Start of Block

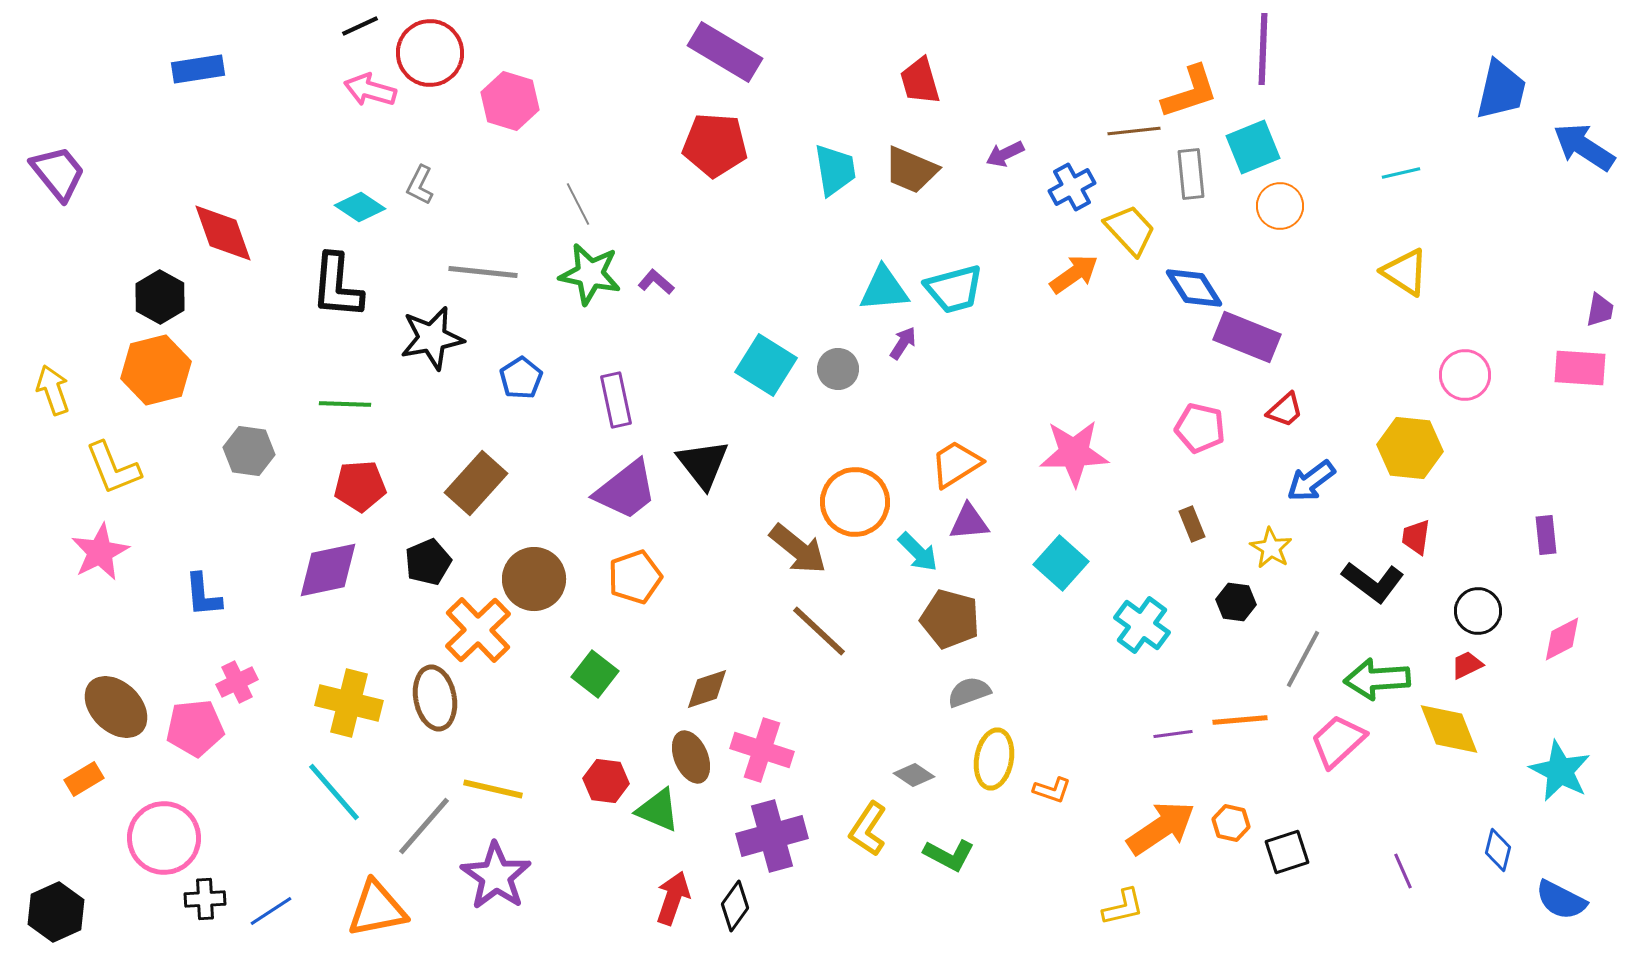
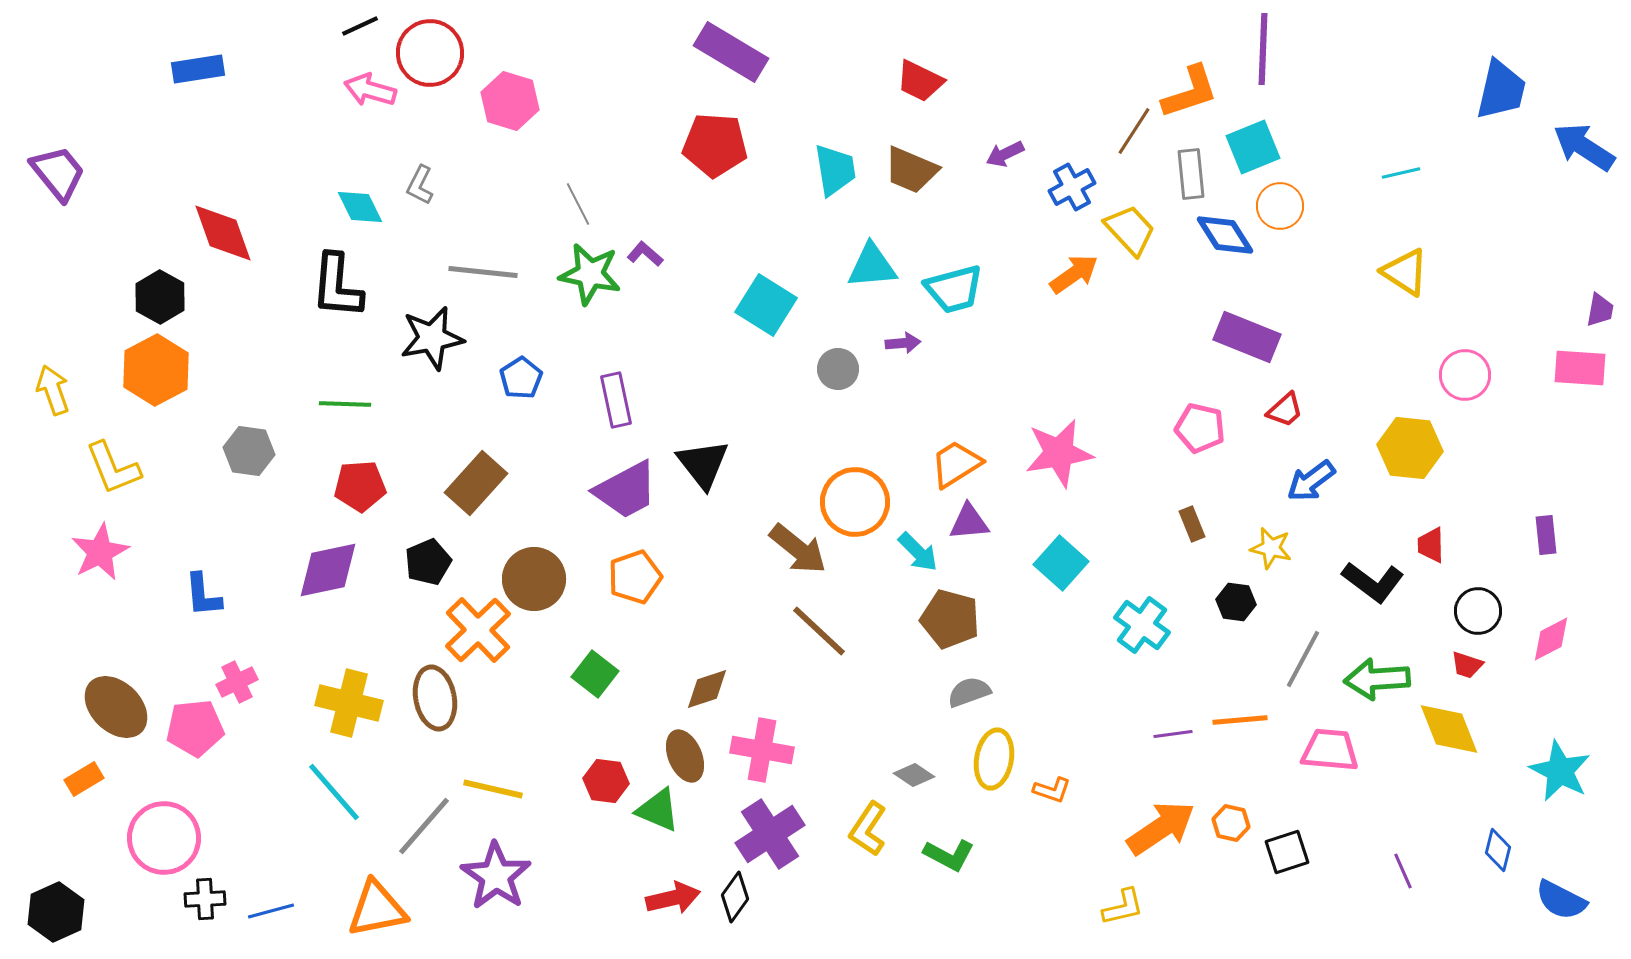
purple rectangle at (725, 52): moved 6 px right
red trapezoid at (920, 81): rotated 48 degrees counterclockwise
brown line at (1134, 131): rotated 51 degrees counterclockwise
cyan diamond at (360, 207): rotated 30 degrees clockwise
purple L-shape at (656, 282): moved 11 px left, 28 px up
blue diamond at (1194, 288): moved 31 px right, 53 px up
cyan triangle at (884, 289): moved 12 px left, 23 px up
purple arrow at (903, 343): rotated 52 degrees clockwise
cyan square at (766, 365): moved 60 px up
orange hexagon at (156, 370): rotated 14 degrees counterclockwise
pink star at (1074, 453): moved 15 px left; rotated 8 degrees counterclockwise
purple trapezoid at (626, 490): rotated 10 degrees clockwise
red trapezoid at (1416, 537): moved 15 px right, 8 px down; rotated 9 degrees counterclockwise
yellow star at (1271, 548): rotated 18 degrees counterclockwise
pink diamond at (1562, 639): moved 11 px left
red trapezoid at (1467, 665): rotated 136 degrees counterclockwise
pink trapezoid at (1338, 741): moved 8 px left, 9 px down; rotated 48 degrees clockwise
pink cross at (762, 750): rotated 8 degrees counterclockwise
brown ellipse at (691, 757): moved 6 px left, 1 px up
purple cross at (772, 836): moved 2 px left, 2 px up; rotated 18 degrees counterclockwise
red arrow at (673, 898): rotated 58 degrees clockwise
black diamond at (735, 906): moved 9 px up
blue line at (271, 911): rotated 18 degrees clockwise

End of Block

ABOUT THIS TASK: Retype word for word everything in the listing above from the line that holds "purple trapezoid at" down to the line that holds "red trapezoid at (1467, 665): rotated". Keep both end lines and leave out the rest.

FINISHED TASK:
purple trapezoid at (626, 490): rotated 10 degrees clockwise
red trapezoid at (1416, 537): moved 15 px right, 8 px down; rotated 9 degrees counterclockwise
yellow star at (1271, 548): rotated 18 degrees counterclockwise
pink diamond at (1562, 639): moved 11 px left
red trapezoid at (1467, 665): rotated 136 degrees counterclockwise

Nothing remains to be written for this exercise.